__WHAT IS BEING ASKED__
In the entries below, find the line containing "blue plate I10:I11". Write out that line and all lines after it, exactly, and nothing else.

[Source records]
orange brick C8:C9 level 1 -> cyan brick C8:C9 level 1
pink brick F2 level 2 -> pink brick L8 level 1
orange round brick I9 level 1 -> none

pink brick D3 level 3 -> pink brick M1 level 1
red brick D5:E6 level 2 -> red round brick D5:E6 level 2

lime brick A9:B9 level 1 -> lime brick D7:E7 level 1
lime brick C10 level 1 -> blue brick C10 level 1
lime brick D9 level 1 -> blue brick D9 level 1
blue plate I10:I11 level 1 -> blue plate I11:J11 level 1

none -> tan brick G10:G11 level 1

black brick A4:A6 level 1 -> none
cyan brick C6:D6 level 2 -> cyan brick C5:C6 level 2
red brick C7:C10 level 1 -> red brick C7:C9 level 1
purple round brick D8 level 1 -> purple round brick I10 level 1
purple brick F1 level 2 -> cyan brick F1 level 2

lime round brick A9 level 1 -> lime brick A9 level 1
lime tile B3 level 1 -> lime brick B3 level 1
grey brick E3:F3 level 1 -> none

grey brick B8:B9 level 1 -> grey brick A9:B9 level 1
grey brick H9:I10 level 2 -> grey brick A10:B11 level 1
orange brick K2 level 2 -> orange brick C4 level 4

__COMPLETED EXERCISE__
blue plate I10:I11 level 1 -> blue plate I11:J11 level 1

none -> tan brick G10:G11 level 1

black brick A4:A6 level 1 -> none
cyan brick C6:D6 level 2 -> cyan brick C5:C6 level 2
red brick C7:C10 level 1 -> red brick C7:C9 level 1
purple round brick D8 level 1 -> purple round brick I10 level 1
purple brick F1 level 2 -> cyan brick F1 level 2

lime round brick A9 level 1 -> lime brick A9 level 1
lime tile B3 level 1 -> lime brick B3 level 1
grey brick E3:F3 level 1 -> none

grey brick B8:B9 level 1 -> grey brick A9:B9 level 1
grey brick H9:I10 level 2 -> grey brick A10:B11 level 1
orange brick K2 level 2 -> orange brick C4 level 4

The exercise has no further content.